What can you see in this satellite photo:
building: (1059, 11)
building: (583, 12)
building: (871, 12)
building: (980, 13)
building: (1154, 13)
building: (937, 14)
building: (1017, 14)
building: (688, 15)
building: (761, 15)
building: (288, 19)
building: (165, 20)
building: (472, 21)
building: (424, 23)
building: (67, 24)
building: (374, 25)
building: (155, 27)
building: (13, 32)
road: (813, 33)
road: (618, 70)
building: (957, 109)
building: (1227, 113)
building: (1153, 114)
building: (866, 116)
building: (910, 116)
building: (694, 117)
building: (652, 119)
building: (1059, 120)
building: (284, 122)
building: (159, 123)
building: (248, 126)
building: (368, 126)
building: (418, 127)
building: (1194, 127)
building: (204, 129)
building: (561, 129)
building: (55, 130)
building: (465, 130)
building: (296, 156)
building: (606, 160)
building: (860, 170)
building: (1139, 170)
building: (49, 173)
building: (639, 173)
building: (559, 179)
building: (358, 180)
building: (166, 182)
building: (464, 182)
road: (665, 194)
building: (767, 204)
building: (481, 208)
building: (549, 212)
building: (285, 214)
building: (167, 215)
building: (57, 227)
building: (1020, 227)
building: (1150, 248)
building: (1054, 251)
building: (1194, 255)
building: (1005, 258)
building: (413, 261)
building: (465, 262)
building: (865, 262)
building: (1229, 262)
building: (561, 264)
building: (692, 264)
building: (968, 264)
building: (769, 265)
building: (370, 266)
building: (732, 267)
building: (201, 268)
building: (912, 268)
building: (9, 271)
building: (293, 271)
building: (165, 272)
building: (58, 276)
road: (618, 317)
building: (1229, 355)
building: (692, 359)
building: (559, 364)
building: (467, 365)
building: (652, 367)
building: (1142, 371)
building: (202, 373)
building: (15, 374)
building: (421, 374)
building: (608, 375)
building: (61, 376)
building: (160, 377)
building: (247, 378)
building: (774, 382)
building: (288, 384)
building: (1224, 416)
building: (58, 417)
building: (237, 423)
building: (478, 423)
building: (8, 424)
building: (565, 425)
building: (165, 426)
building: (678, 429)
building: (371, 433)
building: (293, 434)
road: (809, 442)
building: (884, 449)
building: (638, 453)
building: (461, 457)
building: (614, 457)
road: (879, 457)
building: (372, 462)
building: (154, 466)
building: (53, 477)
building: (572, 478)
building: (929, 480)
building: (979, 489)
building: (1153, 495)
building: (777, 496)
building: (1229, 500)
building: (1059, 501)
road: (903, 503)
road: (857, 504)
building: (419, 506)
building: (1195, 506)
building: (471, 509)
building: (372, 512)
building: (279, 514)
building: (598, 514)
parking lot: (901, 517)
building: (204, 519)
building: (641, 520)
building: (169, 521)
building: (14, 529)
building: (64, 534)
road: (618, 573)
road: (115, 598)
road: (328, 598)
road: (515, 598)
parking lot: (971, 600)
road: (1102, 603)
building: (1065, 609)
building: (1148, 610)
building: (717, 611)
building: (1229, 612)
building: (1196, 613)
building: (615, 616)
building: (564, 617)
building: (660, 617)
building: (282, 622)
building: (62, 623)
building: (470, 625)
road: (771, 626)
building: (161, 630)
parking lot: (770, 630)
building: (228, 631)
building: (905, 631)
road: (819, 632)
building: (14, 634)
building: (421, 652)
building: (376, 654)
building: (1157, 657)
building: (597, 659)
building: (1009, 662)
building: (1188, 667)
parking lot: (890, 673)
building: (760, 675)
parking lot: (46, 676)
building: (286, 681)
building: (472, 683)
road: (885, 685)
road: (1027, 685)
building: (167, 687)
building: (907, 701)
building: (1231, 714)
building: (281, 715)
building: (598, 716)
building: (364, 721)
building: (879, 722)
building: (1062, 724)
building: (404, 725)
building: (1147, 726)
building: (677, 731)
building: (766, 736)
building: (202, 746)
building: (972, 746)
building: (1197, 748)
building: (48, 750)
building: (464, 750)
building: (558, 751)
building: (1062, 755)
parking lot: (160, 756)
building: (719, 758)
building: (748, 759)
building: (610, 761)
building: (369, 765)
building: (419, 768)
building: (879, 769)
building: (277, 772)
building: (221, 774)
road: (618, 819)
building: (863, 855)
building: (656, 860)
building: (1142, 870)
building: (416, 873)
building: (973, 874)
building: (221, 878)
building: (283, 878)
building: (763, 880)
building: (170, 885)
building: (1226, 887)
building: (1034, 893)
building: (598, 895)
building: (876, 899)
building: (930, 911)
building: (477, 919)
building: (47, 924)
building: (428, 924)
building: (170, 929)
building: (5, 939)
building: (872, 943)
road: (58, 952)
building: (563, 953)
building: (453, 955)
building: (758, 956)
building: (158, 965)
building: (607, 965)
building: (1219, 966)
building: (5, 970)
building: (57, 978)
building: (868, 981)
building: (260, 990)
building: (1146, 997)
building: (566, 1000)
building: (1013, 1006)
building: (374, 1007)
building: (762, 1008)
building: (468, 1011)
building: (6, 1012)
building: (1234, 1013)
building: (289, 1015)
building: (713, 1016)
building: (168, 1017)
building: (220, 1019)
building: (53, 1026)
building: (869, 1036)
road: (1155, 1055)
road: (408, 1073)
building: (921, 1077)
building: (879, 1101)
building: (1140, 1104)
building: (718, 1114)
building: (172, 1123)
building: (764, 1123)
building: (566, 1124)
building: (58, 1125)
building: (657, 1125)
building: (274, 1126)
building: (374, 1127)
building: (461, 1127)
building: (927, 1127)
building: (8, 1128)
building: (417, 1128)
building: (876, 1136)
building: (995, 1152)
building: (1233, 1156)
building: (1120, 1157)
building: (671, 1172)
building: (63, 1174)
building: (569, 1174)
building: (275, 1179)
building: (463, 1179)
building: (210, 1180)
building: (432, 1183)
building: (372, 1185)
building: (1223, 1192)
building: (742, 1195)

┄┄┄┄┄┄┄┄┄┄┄┄┄┄┄┄┄┄┄┄

▶ **Directions for this task**
The material must be repeated in full, with every line exact.

▶ **Solution to the exercise**
What can you see in this satellite photo:
building: (1059, 11)
building: (583, 12)
building: (871, 12)
building: (980, 13)
building: (1154, 13)
building: (937, 14)
building: (1017, 14)
building: (688, 15)
building: (761, 15)
building: (288, 19)
building: (165, 20)
building: (472, 21)
building: (424, 23)
building: (67, 24)
building: (374, 25)
building: (155, 27)
building: (13, 32)
road: (813, 33)
road: (618, 70)
building: (957, 109)
building: (1227, 113)
building: (1153, 114)
building: (866, 116)
building: (910, 116)
building: (694, 117)
building: (652, 119)
building: (1059, 120)
building: (284, 122)
building: (159, 123)
building: (248, 126)
building: (368, 126)
building: (418, 127)
building: (1194, 127)
building: (204, 129)
building: (561, 129)
building: (55, 130)
building: (465, 130)
building: (296, 156)
building: (606, 160)
building: (860, 170)
building: (1139, 170)
building: (49, 173)
building: (639, 173)
building: (559, 179)
building: (358, 180)
building: (166, 182)
building: (464, 182)
road: (665, 194)
building: (767, 204)
building: (481, 208)
building: (549, 212)
building: (285, 214)
building: (167, 215)
building: (57, 227)
building: (1020, 227)
building: (1150, 248)
building: (1054, 251)
building: (1194, 255)
building: (1005, 258)
building: (413, 261)
building: (465, 262)
building: (865, 262)
building: (1229, 262)
building: (561, 264)
building: (692, 264)
building: (968, 264)
building: (769, 265)
building: (370, 266)
building: (732, 267)
building: (201, 268)
building: (912, 268)
building: (9, 271)
building: (293, 271)
building: (165, 272)
building: (58, 276)
road: (618, 317)
building: (1229, 355)
building: (692, 359)
building: (559, 364)
building: (467, 365)
building: (652, 367)
building: (1142, 371)
building: (202, 373)
building: (15, 374)
building: (421, 374)
building: (608, 375)
building: (61, 376)
building: (160, 377)
building: (247, 378)
building: (774, 382)
building: (288, 384)
building: (1224, 416)
building: (58, 417)
building: (237, 423)
building: (478, 423)
building: (8, 424)
building: (565, 425)
building: (165, 426)
building: (678, 429)
building: (371, 433)
building: (293, 434)
road: (809, 442)
building: (884, 449)
building: (638, 453)
building: (461, 457)
building: (614, 457)
road: (879, 457)
building: (372, 462)
building: (154, 466)
building: (53, 477)
building: (572, 478)
building: (929, 480)
building: (979, 489)
building: (1153, 495)
building: (777, 496)
building: (1229, 500)
building: (1059, 501)
road: (903, 503)
road: (857, 504)
building: (419, 506)
building: (1195, 506)
building: (471, 509)
building: (372, 512)
building: (279, 514)
building: (598, 514)
parking lot: (901, 517)
building: (204, 519)
building: (641, 520)
building: (169, 521)
building: (14, 529)
building: (64, 534)
road: (618, 573)
road: (115, 598)
road: (328, 598)
road: (515, 598)
parking lot: (971, 600)
road: (1102, 603)
building: (1065, 609)
building: (1148, 610)
building: (717, 611)
building: (1229, 612)
building: (1196, 613)
building: (615, 616)
building: (564, 617)
building: (660, 617)
building: (282, 622)
building: (62, 623)
building: (470, 625)
road: (771, 626)
building: (161, 630)
parking lot: (770, 630)
building: (228, 631)
building: (905, 631)
road: (819, 632)
building: (14, 634)
building: (421, 652)
building: (376, 654)
building: (1157, 657)
building: (597, 659)
building: (1009, 662)
building: (1188, 667)
parking lot: (890, 673)
building: (760, 675)
parking lot: (46, 676)
building: (286, 681)
building: (472, 683)
road: (885, 685)
road: (1027, 685)
building: (167, 687)
building: (907, 701)
building: (1231, 714)
building: (281, 715)
building: (598, 716)
building: (364, 721)
building: (879, 722)
building: (1062, 724)
building: (404, 725)
building: (1147, 726)
building: (677, 731)
building: (766, 736)
building: (202, 746)
building: (972, 746)
building: (1197, 748)
building: (48, 750)
building: (464, 750)
building: (558, 751)
building: (1062, 755)
parking lot: (160, 756)
building: (719, 758)
building: (748, 759)
building: (610, 761)
building: (369, 765)
building: (419, 768)
building: (879, 769)
building: (277, 772)
building: (221, 774)
road: (618, 819)
building: (863, 855)
building: (656, 860)
building: (1142, 870)
building: (416, 873)
building: (973, 874)
building: (221, 878)
building: (283, 878)
building: (763, 880)
building: (170, 885)
building: (1226, 887)
building: (1034, 893)
building: (598, 895)
building: (876, 899)
building: (930, 911)
building: (477, 919)
building: (47, 924)
building: (428, 924)
building: (170, 929)
building: (5, 939)
building: (872, 943)
road: (58, 952)
building: (563, 953)
building: (453, 955)
building: (758, 956)
building: (158, 965)
building: (607, 965)
building: (1219, 966)
building: (5, 970)
building: (57, 978)
building: (868, 981)
building: (260, 990)
building: (1146, 997)
building: (566, 1000)
building: (1013, 1006)
building: (374, 1007)
building: (762, 1008)
building: (468, 1011)
building: (6, 1012)
building: (1234, 1013)
building: (289, 1015)
building: (713, 1016)
building: (168, 1017)
building: (220, 1019)
building: (53, 1026)
building: (869, 1036)
road: (1155, 1055)
road: (408, 1073)
building: (921, 1077)
building: (879, 1101)
building: (1140, 1104)
building: (718, 1114)
building: (172, 1123)
building: (764, 1123)
building: (566, 1124)
building: (58, 1125)
building: (657, 1125)
building: (274, 1126)
building: (374, 1127)
building: (461, 1127)
building: (927, 1127)
building: (8, 1128)
building: (417, 1128)
building: (876, 1136)
building: (995, 1152)
building: (1233, 1156)
building: (1120, 1157)
building: (671, 1172)
building: (63, 1174)
building: (569, 1174)
building: (275, 1179)
building: (463, 1179)
building: (210, 1180)
building: (432, 1183)
building: (372, 1185)
building: (1223, 1192)
building: (742, 1195)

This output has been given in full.